### Description of the task
Your task is to print, exactly and only, the lines from the start of the entries below through the line with "replaced | Karotte/lila". Include both ends, but skip the pictures.

### Data to process

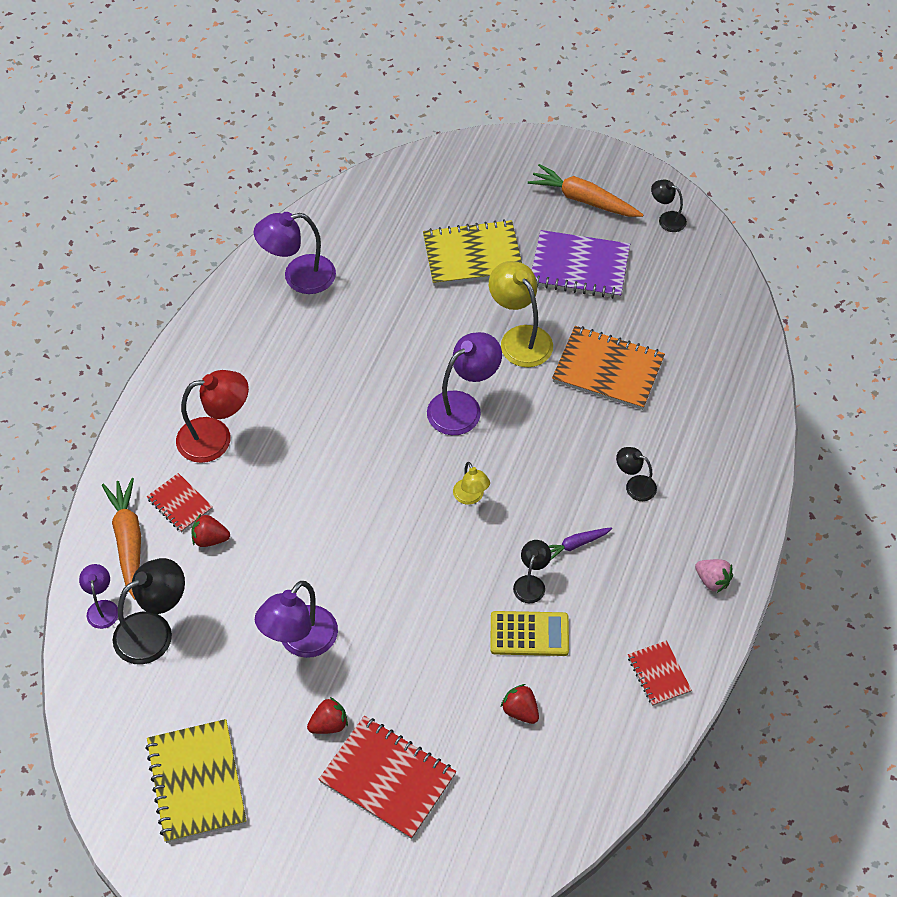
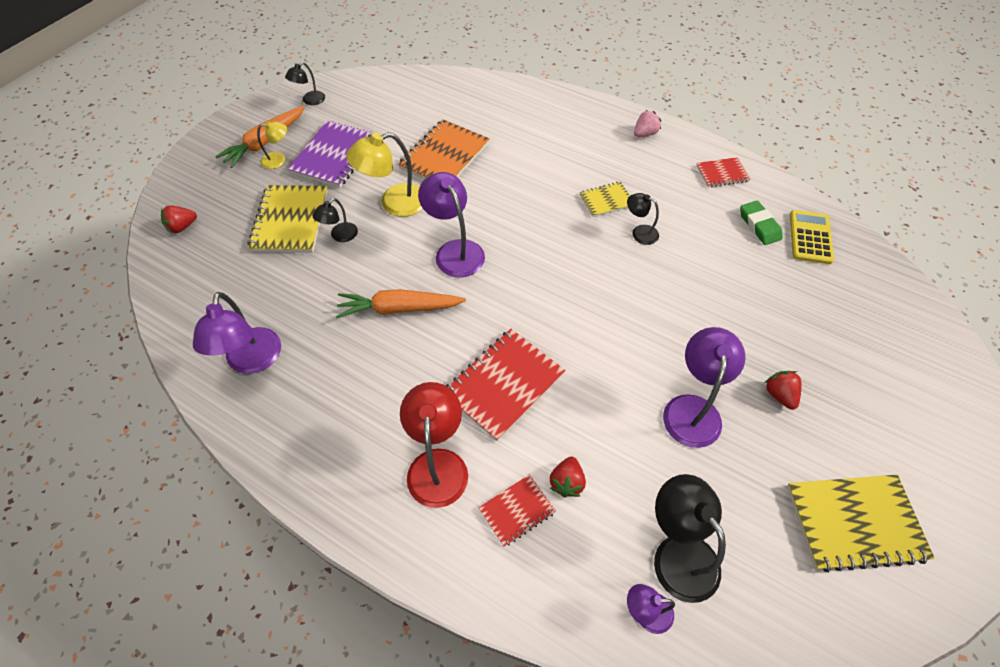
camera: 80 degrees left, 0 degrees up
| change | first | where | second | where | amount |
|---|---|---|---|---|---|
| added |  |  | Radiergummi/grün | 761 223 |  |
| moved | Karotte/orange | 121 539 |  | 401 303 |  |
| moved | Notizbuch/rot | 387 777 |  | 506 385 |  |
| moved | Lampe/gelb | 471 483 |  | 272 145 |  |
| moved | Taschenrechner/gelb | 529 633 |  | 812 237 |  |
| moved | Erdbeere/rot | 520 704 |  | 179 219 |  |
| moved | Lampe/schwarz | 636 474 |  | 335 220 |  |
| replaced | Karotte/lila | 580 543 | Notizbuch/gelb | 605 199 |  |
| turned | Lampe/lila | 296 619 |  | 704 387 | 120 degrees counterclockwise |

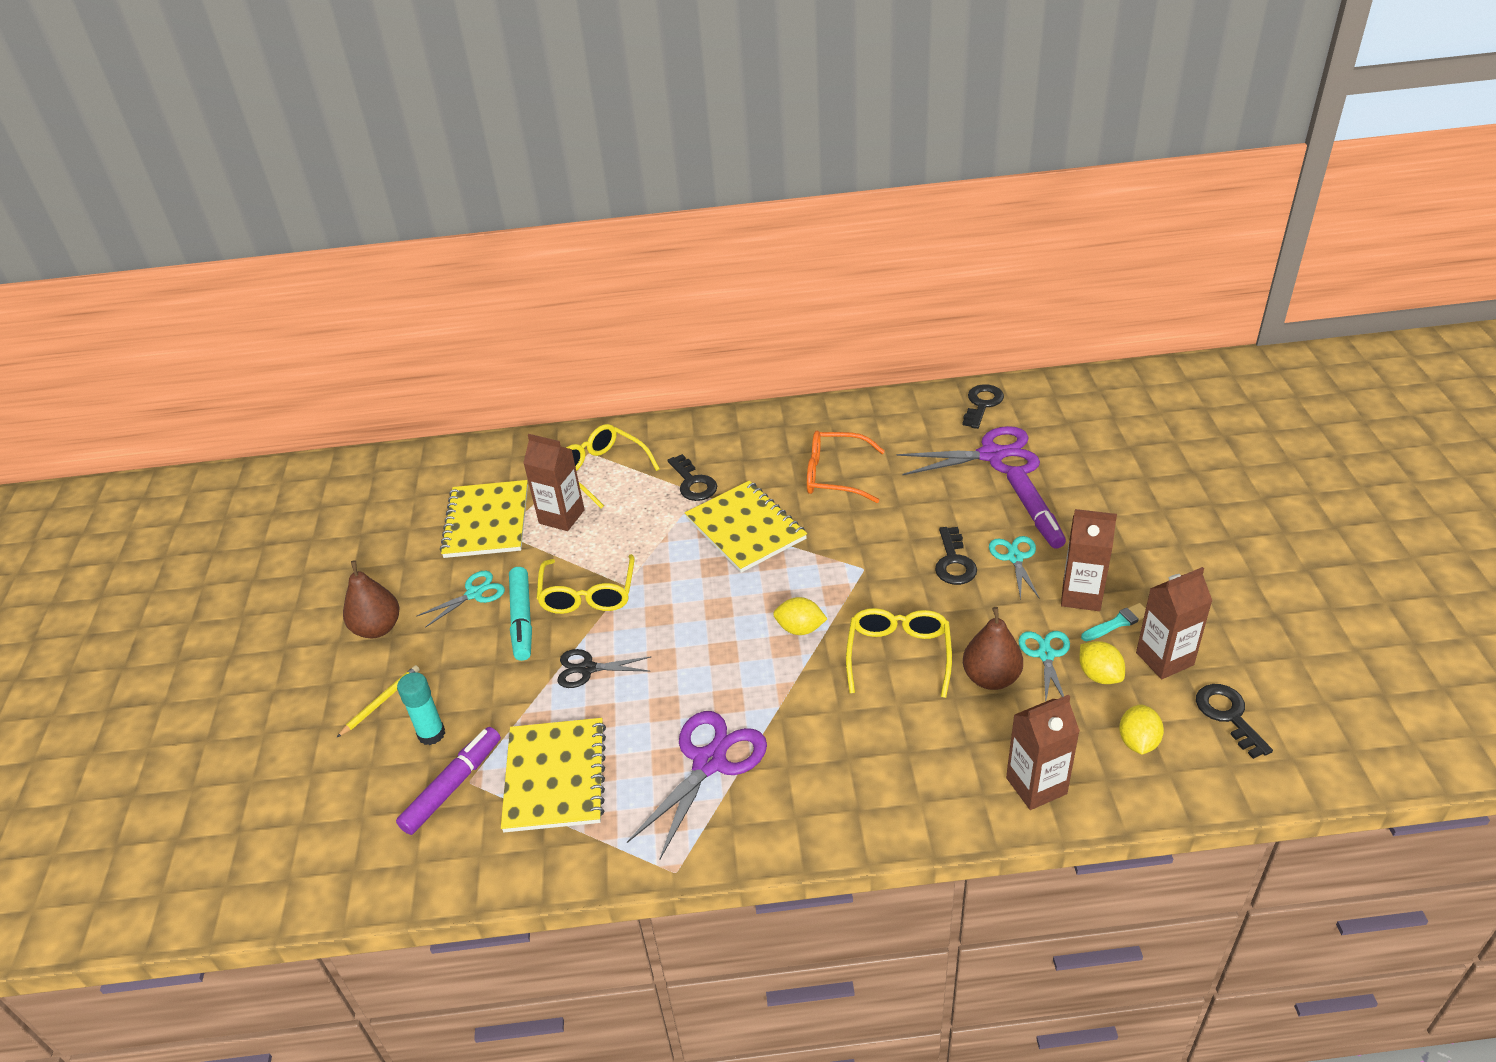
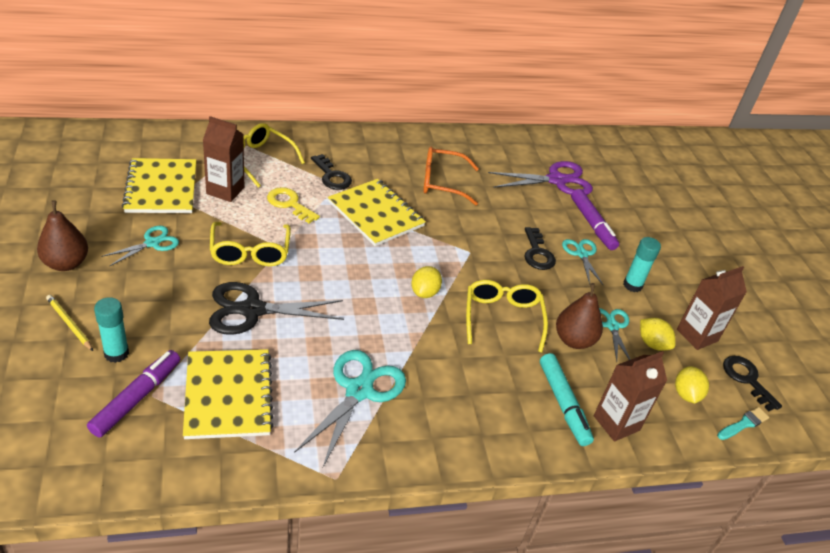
camera: 15 degrees left, 0 degrees up
| change | first | where | second | where | amount |
|---|---|---|---|---|---|
| removed | Schlüssel/schwarz | 983 406 |  |  |  |
| added |  |  | Schlüssel/gelb | 293 205 |  |
| moved | Filzstift/türkis | 520 614 |  | 567 399 |  |
| moved | Pinsel/türkis | 1113 622 |  | 743 423 |  |
| replaced | Getränkekarton/braun | 1089 560 | Klebestift/türkis | 642 264 |  |
| recoloured | Schere/lila | 697 785 | Schere/türkis | 350 408 |  |
| turned | Bleistift/gelb | 378 701 |  | 69 323 | 75 degrees counterclockwise |
| turned | Zitrone/gelb | 800 616 |  | 426 282 | 75 degrees counterclockwise |
| resized | Schere/schwarz | 604 668 |  | 276 308 | x1.71 |

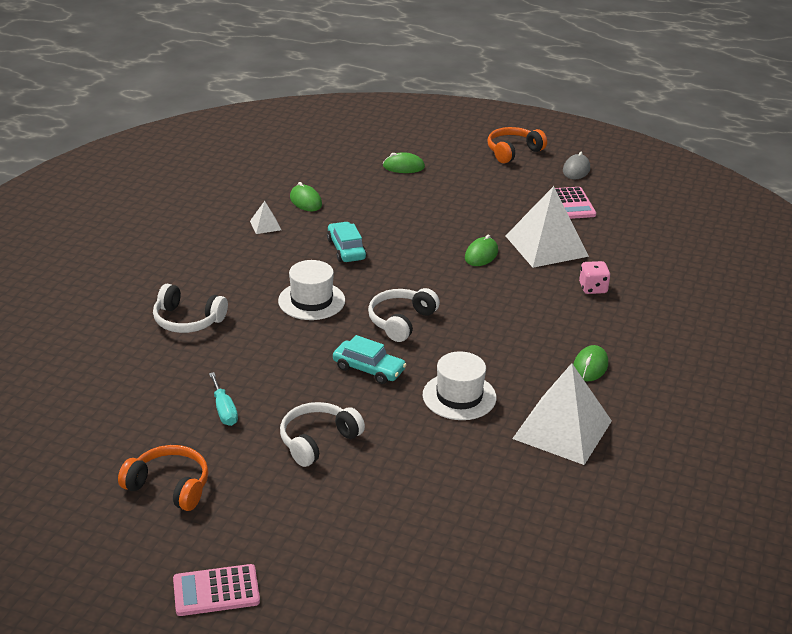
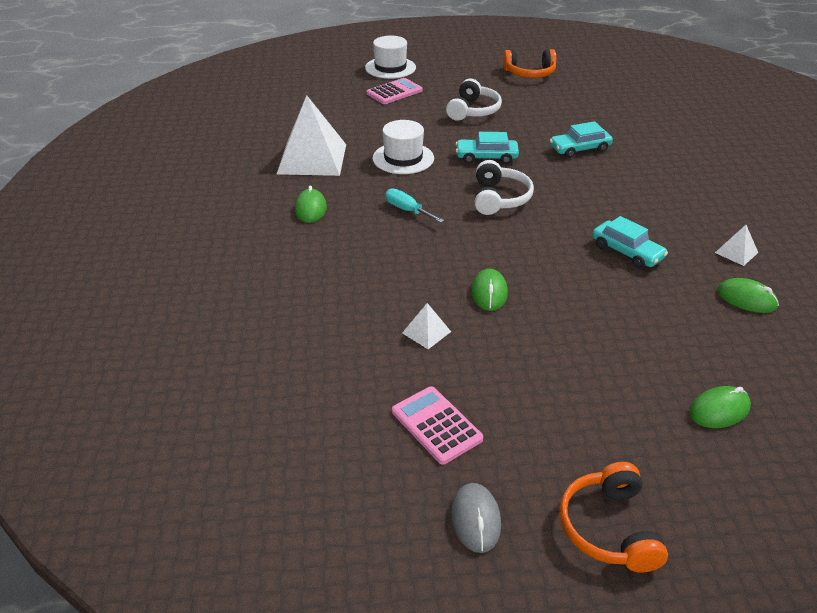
camera: 155 degrees right, 5 degrees up
| change | first | where | second | where | amount |
|---|---|---|---|---|---|
| removed | Kopfhörer/weiß | 190 308 |  |  |  |
| removed | Spielwürfel/rosa | 594 277 |  |  |  |
| added |  |  | Auto/türkis | 581 139 |  |
| moved | Taschenrechner/rosa | 216 590 |  | 394 91 |  |
| moved | Schraubenzieher/türkis | 223 399 |  | 414 205 |  |
| moved | Hut/weiß | 311 290 |  | 390 57 |  |
| turned | Kopfhörer/orange | 517 145 |  | 613 517 | 150 degrees clockwise |
| resized | Pyramide/weiß | 547 227 |  | 426 326 | x0.43 |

### Written answer
camera: 80 degrees left, 0 degrees up
| change | first | where | second | where | amount |
|---|---|---|---|---|---|
| added |  |  | Radiergummi/grün | 761 223 |  |
| moved | Karotte/orange | 121 539 |  | 401 303 |  |
| moved | Notizbuch/rot | 387 777 |  | 506 385 |  |
| moved | Lampe/gelb | 471 483 |  | 272 145 |  |
| moved | Taschenrechner/gelb | 529 633 |  | 812 237 |  |
| moved | Erdbeere/rot | 520 704 |  | 179 219 |  |
| moved | Lampe/schwarz | 636 474 |  | 335 220 |  |
| replaced | Karotte/lila | 580 543 | Notizbuch/gelb | 605 199 |  |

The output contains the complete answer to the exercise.